-- TO DO --
The answer must consist of every line in the records below that contains the string "black".
....................
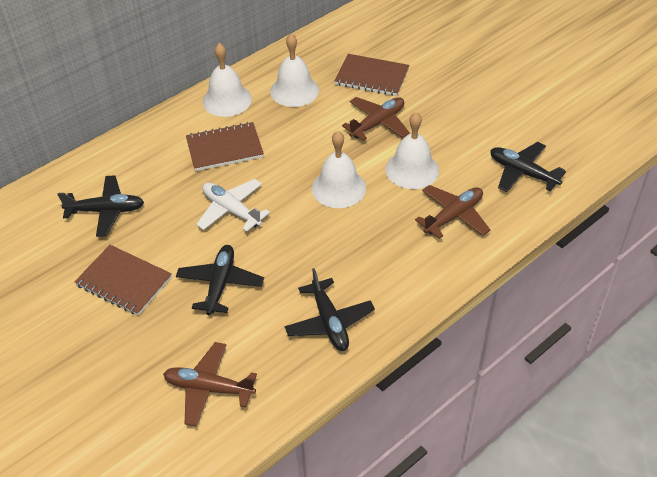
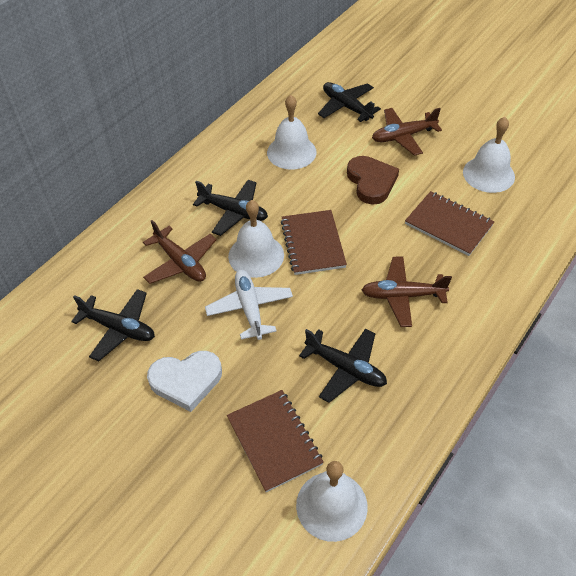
brown heart: none = 0 -> [347,156,399,205] = 1
white heart: none = 0 -> [147,351,222,412] = 1

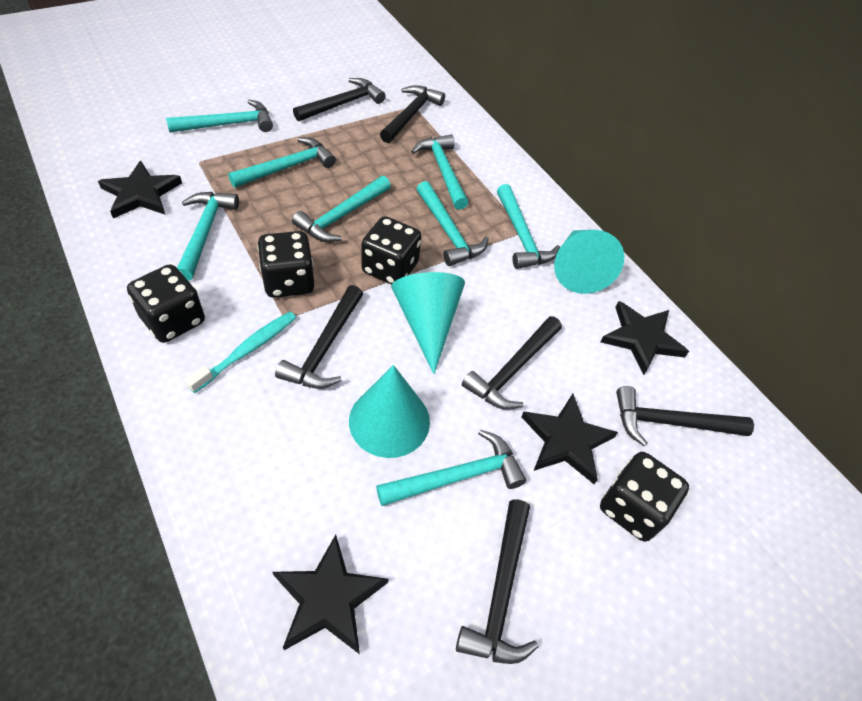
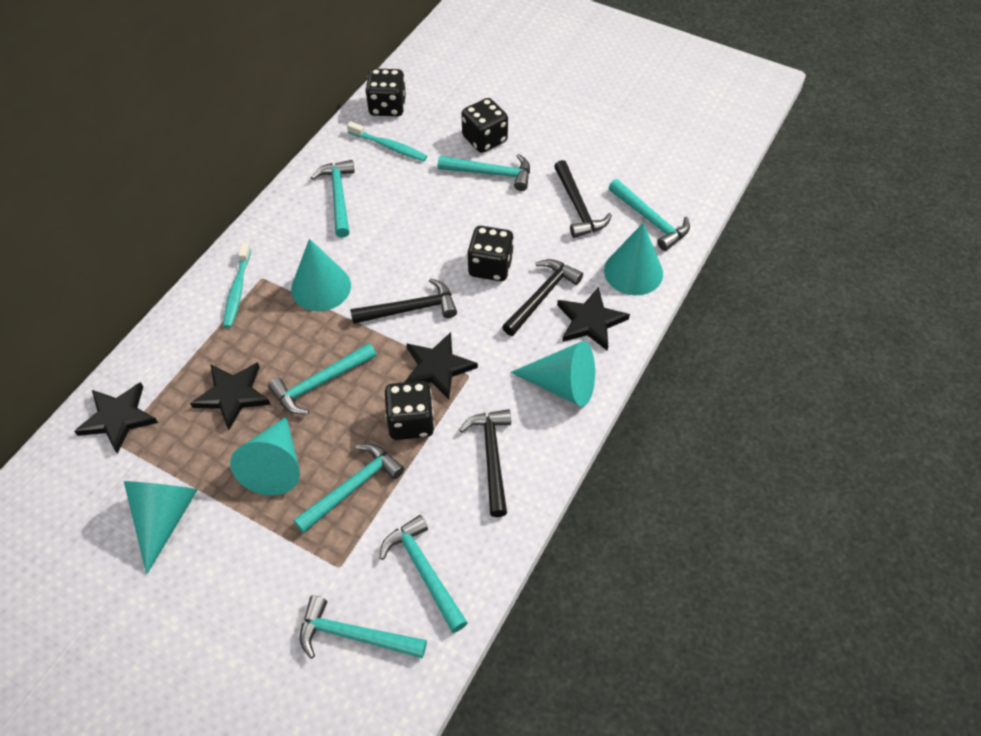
black hammer: [275,285,363,389] [293,78,385,121] [380,85,445,143] [456,500,538,664] [462,316,562,410] [616,386,754,446] = 6 -> [350,278,457,324] [459,409,511,517] [502,259,583,336] [554,160,612,238] = 4
turquoise cone: [349,365,430,458] [391,272,465,374] [554,230,624,294] = 3 -> [124,481,198,574] [230,416,300,496] [291,239,351,311] [510,341,595,407] [604,223,663,295] = 5
turquoise hammer: [166,100,273,133] [177,192,239,281] [228,137,336,188] [292,176,391,242] [376,430,526,506] [411,134,468,210] [417,181,489,266] [497,184,560,269] = 8 -> [268,343,376,414] [293,444,405,533] [300,595,427,659] [311,160,355,238] [380,515,468,633] [438,154,530,191] [608,179,690,251] = 7
turquoise toothbrush: [185,312,296,393] = 1 -> [223,242,251,328] [347,121,427,161] = 2

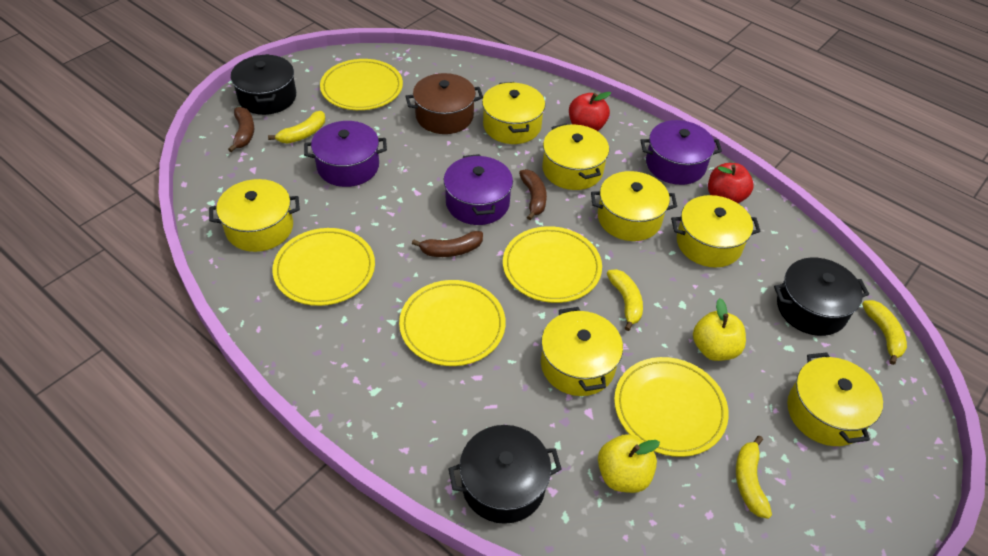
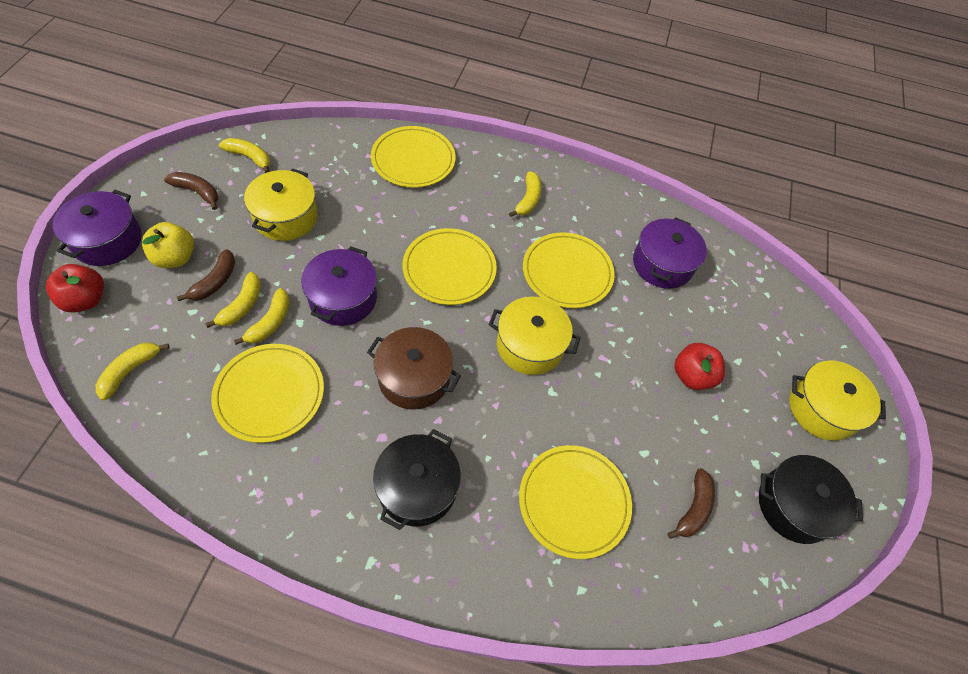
black pot: [231,54,296,115] [448,425,562,524] [774,258,869,336] = 3 -> [373,429,461,530] [759,455,863,544] = 2
yellow apple: [598,434,660,493] [693,298,746,361] = 2 -> [142,222,194,268] = 1
yellow banana: [268,111,325,144] [607,269,643,331] [736,436,772,519] [862,300,907,365] = 4 -> [96,342,170,401] [205,272,261,328] [219,138,270,173] [234,288,290,345] [509,171,541,217] = 5
yellow pot: [209,179,300,252] [482,82,545,144] [541,307,623,396] [542,123,609,190] [591,171,677,241] [671,195,761,268] [787,352,883,446] = 7 -> [244,168,318,241] [489,297,581,375] [789,360,886,441] = 3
....................
-- PROBLEM SOLUTION --
black hammer: [275,285,363,389] [293,78,385,121] [380,85,445,143] [456,500,538,664] [462,316,562,410] [616,386,754,446] = 6 -> [350,278,457,324] [459,409,511,517] [502,259,583,336] [554,160,612,238] = 4
black pot: [231,54,296,115] [448,425,562,524] [774,258,869,336] = 3 -> [373,429,461,530] [759,455,863,544] = 2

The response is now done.